▸ **Provided data**:

[Start of Attachment]

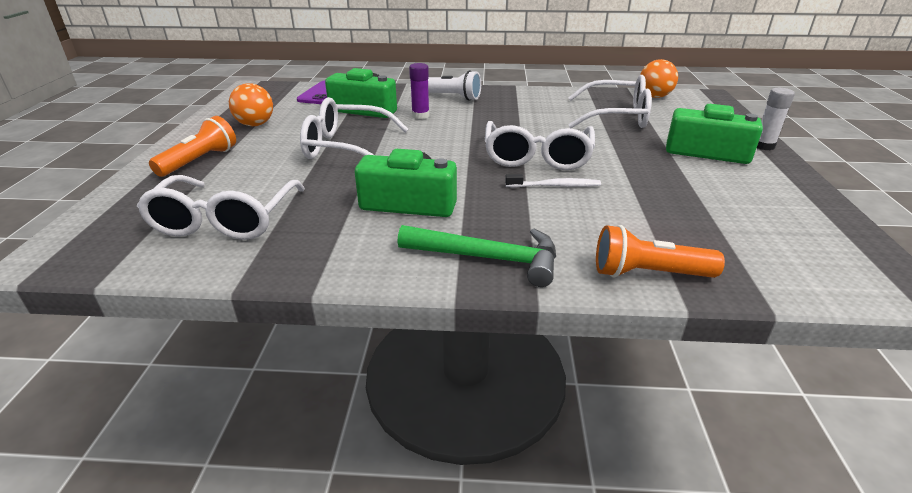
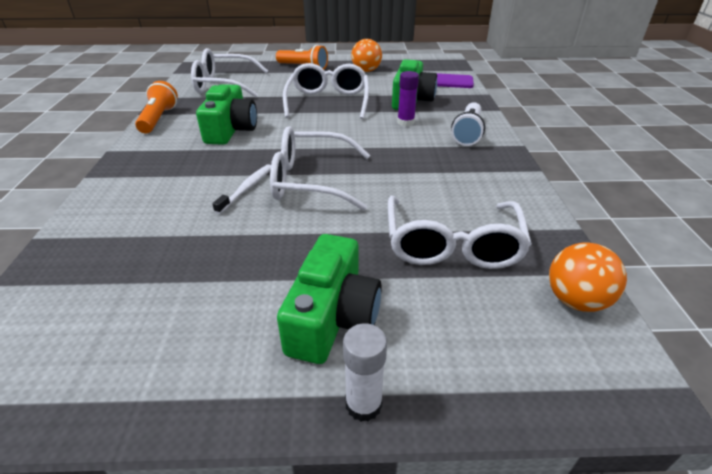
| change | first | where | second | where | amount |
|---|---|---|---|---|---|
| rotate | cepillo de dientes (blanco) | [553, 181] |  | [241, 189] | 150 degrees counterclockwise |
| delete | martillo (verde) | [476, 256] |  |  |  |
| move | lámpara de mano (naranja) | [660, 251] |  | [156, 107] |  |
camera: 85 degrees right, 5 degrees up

[End of Attachment]
[Start of Attachment]

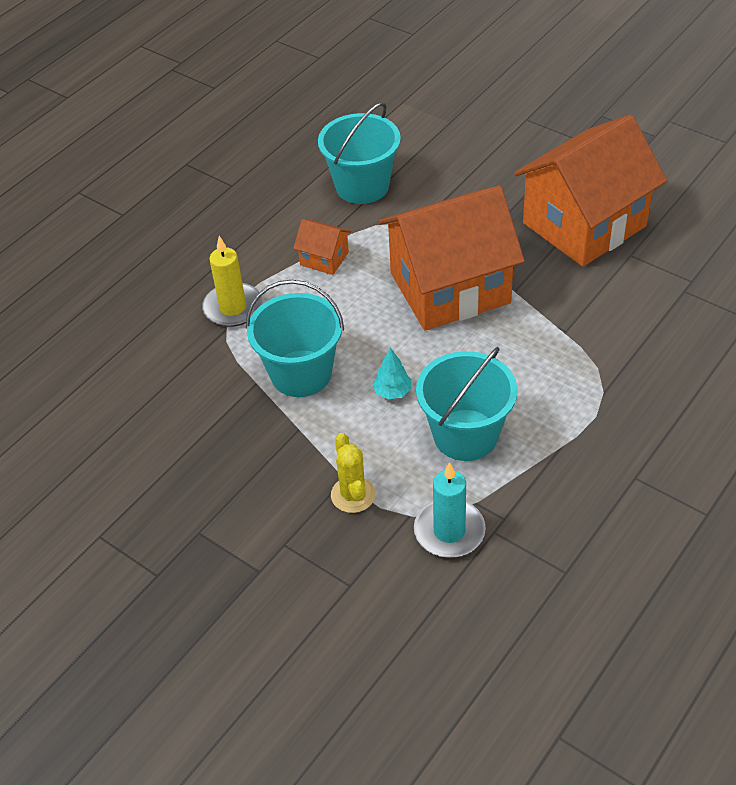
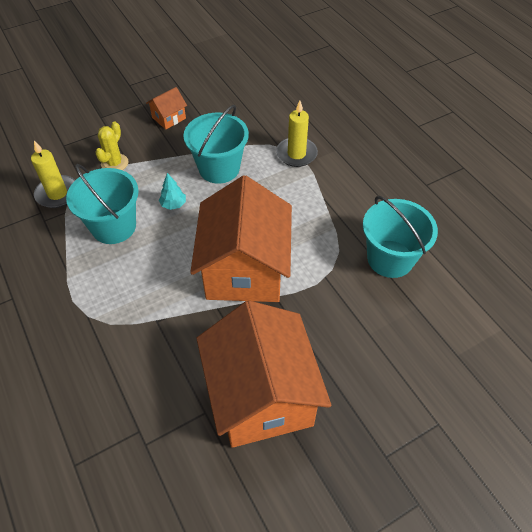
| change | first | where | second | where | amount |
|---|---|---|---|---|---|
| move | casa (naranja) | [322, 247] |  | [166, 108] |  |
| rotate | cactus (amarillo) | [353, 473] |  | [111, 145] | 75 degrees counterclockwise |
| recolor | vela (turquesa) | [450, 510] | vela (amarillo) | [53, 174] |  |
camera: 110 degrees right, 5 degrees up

[End of Attachment]

▸ **Problem requirements**: Could you repeat exactly the lines in the listing above from the one with "move | lámpara" down to the one with "camera: 85 degrees right, 5 degrees up"? Include both of those lines.

▸ **Exercise answer**:
| move | lámpara de mano (naranja) | [660, 251] |  | [156, 107] |  |
camera: 85 degrees right, 5 degrees up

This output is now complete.